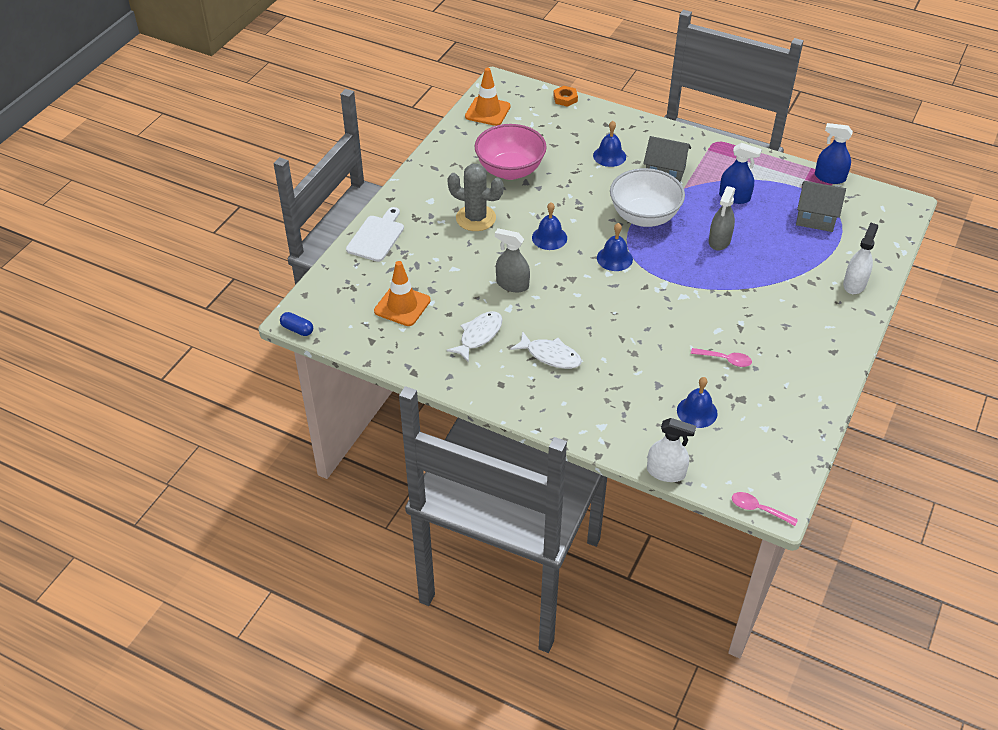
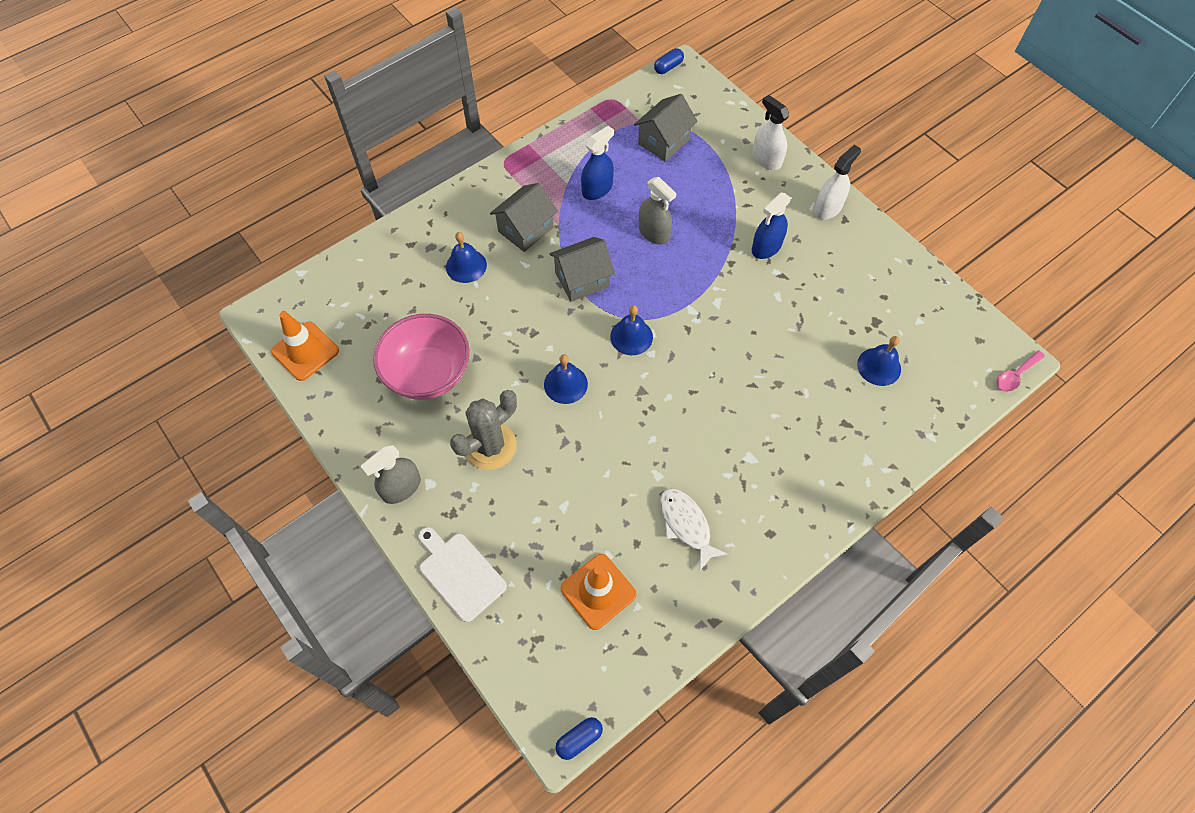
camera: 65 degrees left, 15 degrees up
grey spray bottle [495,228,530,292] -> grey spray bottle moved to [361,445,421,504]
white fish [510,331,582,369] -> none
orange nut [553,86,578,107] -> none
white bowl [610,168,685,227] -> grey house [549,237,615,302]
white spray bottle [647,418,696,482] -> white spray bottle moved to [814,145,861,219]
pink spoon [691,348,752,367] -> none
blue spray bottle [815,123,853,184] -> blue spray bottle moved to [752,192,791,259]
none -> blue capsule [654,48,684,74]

---

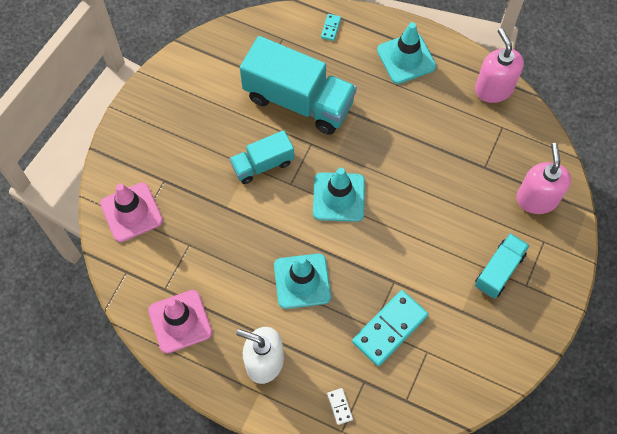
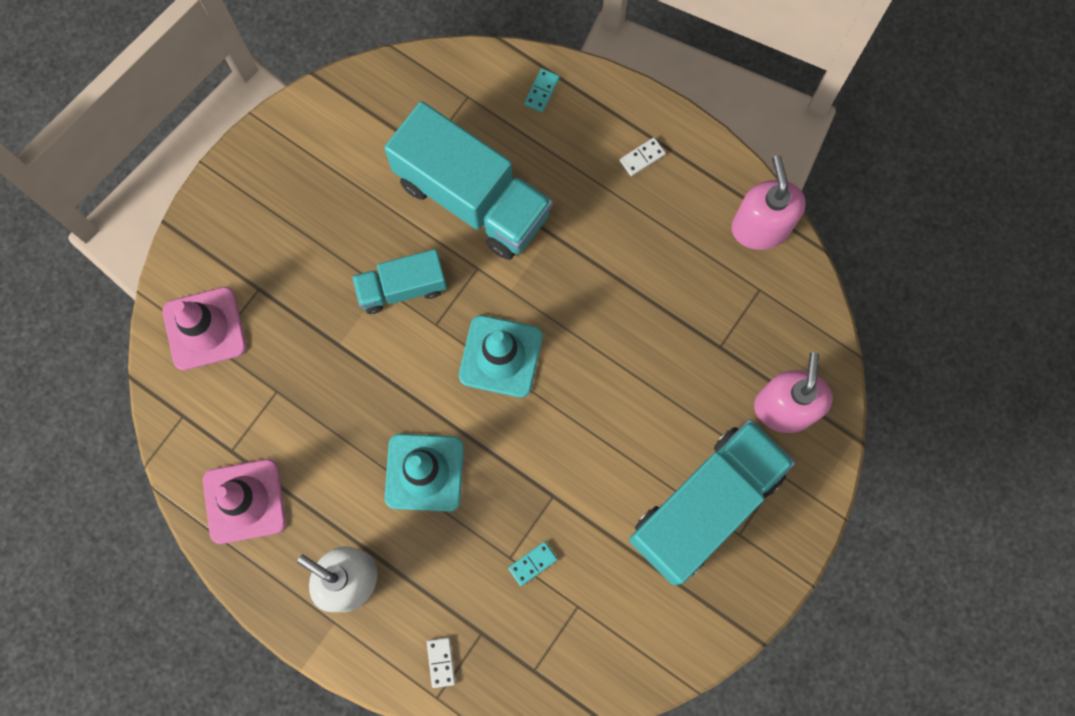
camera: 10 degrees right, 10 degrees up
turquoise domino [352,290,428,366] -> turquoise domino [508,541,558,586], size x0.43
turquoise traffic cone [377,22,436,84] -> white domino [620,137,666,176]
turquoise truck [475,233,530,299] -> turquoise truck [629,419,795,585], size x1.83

EXERCISE BRIEF = In the entries above, find the line holding "camera: 65 degrees left, 15 degrees up" and the line holding "white spray bottle [647,418,696,482]", then retype exactly those two lines and every line between them, and nothing else.

THE COMPLETED TASK =
camera: 65 degrees left, 15 degrees up
grey spray bottle [495,228,530,292] -> grey spray bottle moved to [361,445,421,504]
white fish [510,331,582,369] -> none
orange nut [553,86,578,107] -> none
white bowl [610,168,685,227] -> grey house [549,237,615,302]
white spray bottle [647,418,696,482] -> white spray bottle moved to [814,145,861,219]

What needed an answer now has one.